[DIRECTIONS] Report all lines from the entries below in which "none" appears.

───── RECORD EXCERPTS

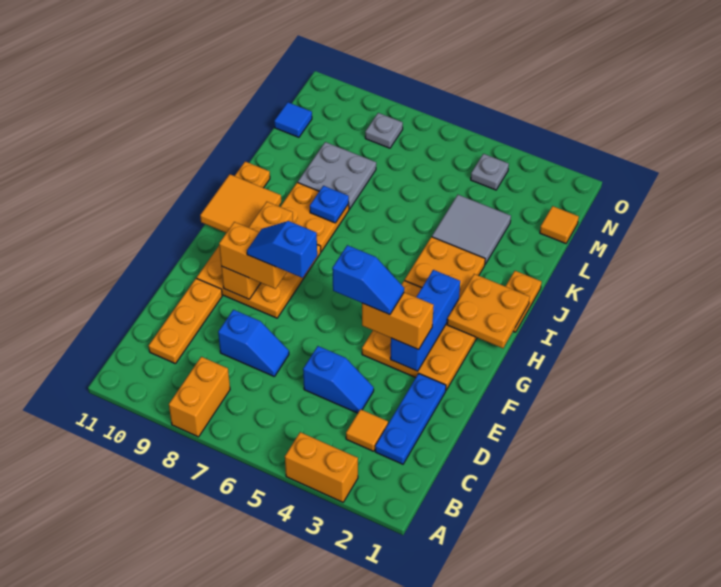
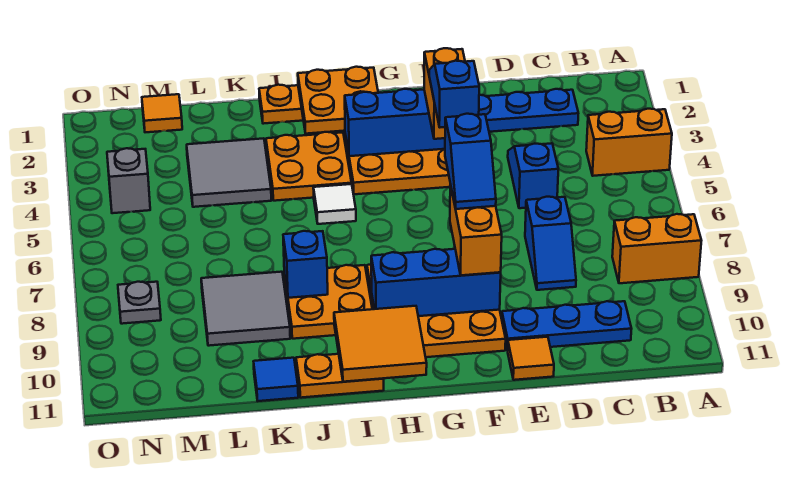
orange brick A3:A4 level 1 -> orange brick A4:B4 level 1
orange tile C3 level 1 -> orange tile E11 level 1
orange plate C10:E10 level 1 -> blue plate C10:E10 level 1
blue slope D7:D8 level 1 top 8 -> blue slope D7:D8 level 1 top 7
orange brick F9:H9 level 2 -> blue brick F9:H9 level 2
none -> white tile I5 level 1
blue plate J8 level 2 -> blue brick J8 level 2
grey plate K8:L9 level 1 -> grey tile K8:L9 level 1
blue tile M11 level 1 -> blue tile K11 level 1
grey plate N4 level 1 -> grey brick N4 level 1

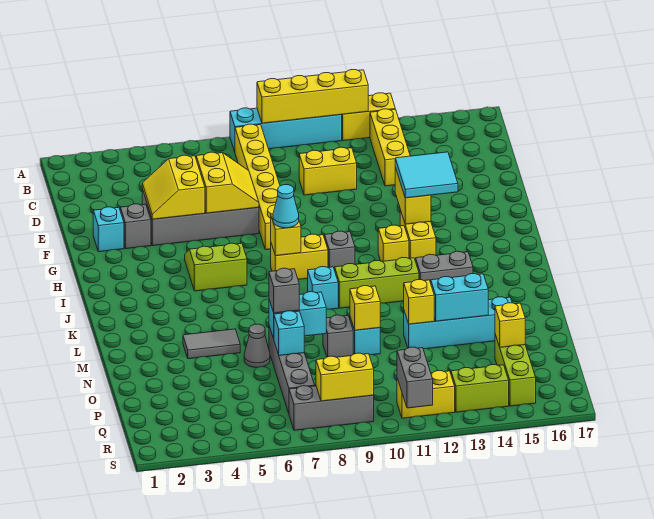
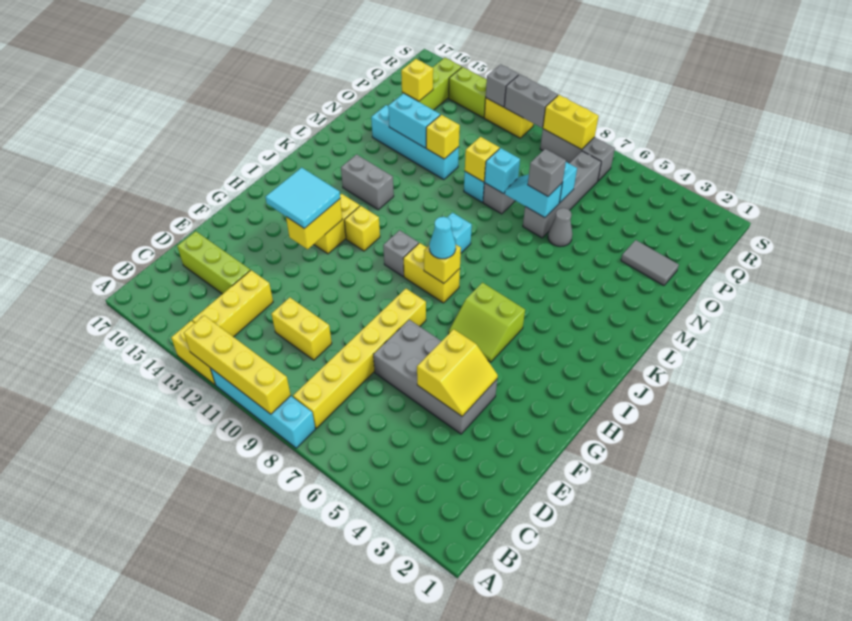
yellow slope E6:F7 level 2 top 6 -> none
cyan brick F2 level 1 -> cyan brick N9 level 2
grey brick F3 level 1 -> grey brick R12 level 2
lime brick K10:K12 level 1 -> lime brick D14:D16 level 1
grey tile M4:M5 level 1 -> grey tile O2:O3 level 1
cyan brick N7:N8 level 2 -> cyan slope N7:N8 level 2 top 7
grey brick R11:S11 level 2 -> grey brick R10:R11 level 2

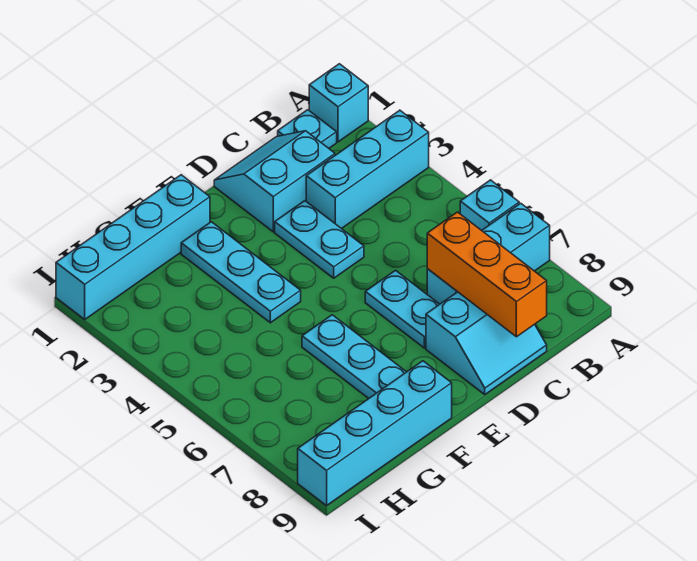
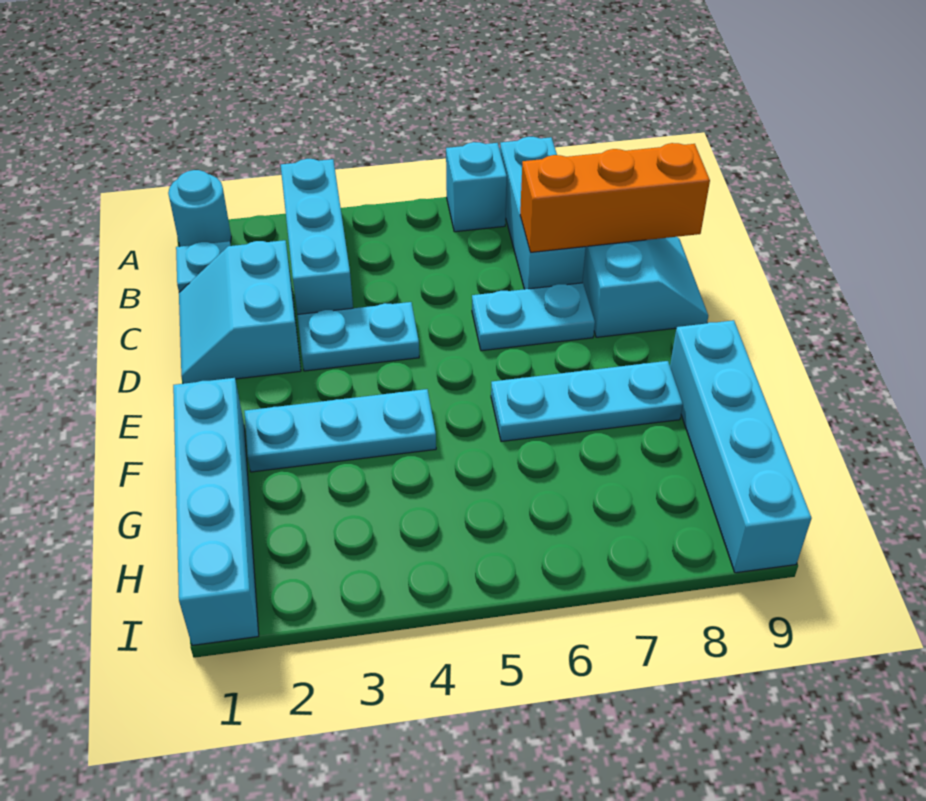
cyan brick A1 level 1 -> cyan round brick A1 level 1

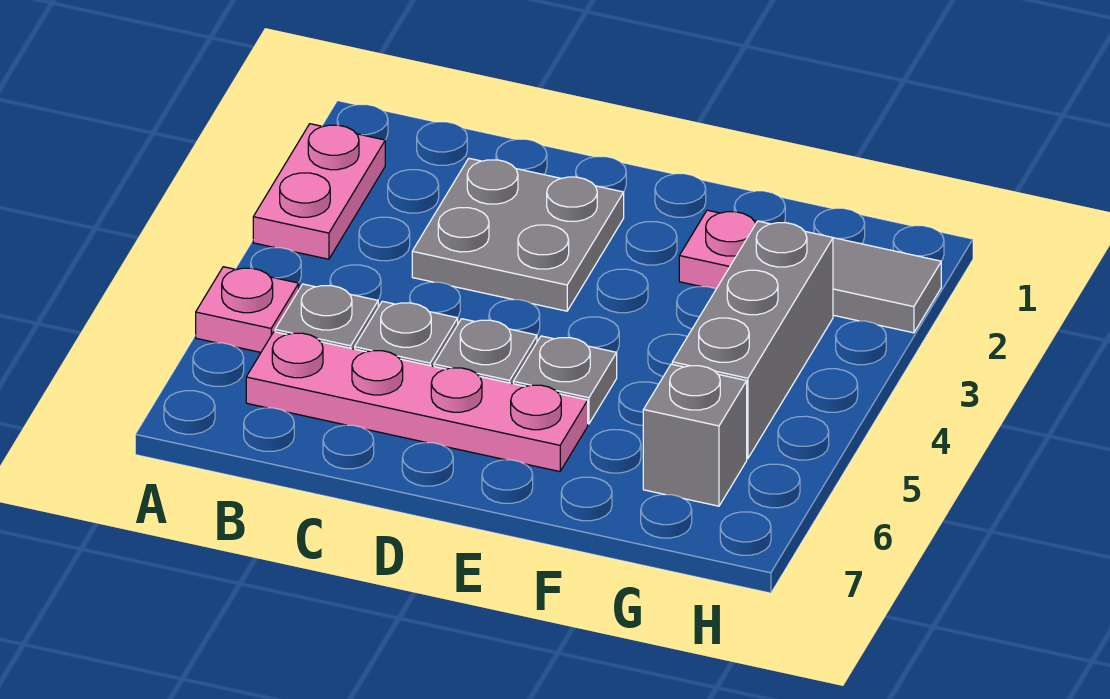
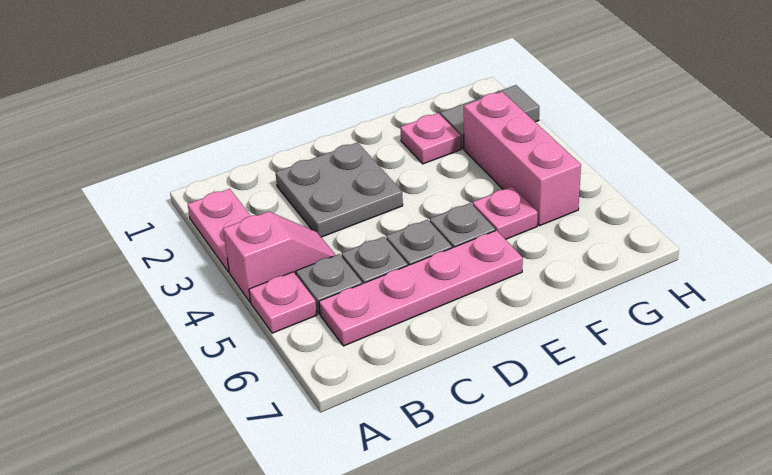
none -> pink slope A4:B4 level 1 top A
none -> pink plate F5 level 1
grey brick G3:G5 level 1 -> pink brick G3:G5 level 1
grey brick G6 level 1 -> none

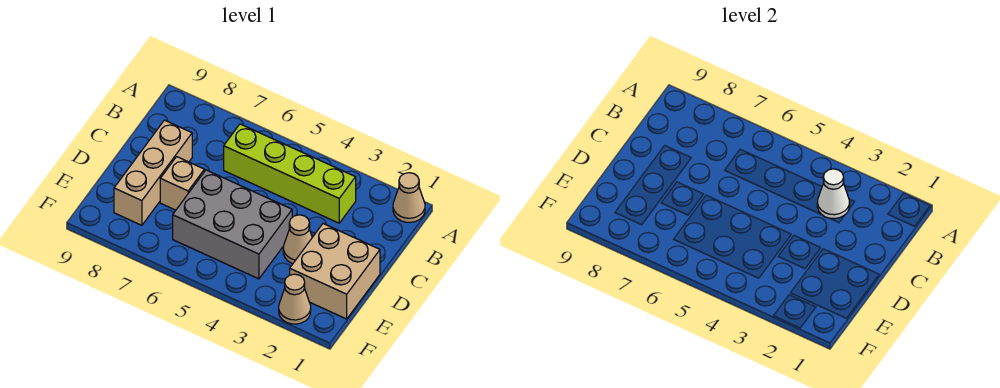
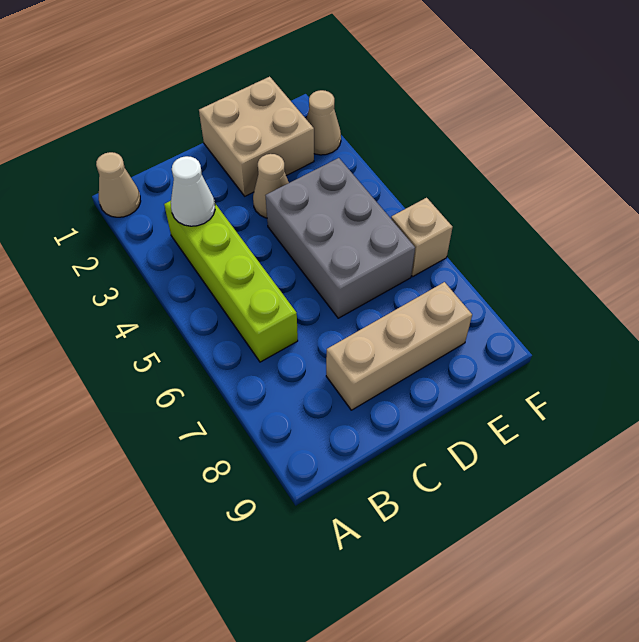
tan brick D7 level 1 -> tan brick F6 level 1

──────────

[SOLUTION TO THE PROBLEM]
none -> white tile I5 level 1
yellow slope E6:F7 level 2 top 6 -> none
none -> pink slope A4:B4 level 1 top A
none -> pink plate F5 level 1
grey brick G6 level 1 -> none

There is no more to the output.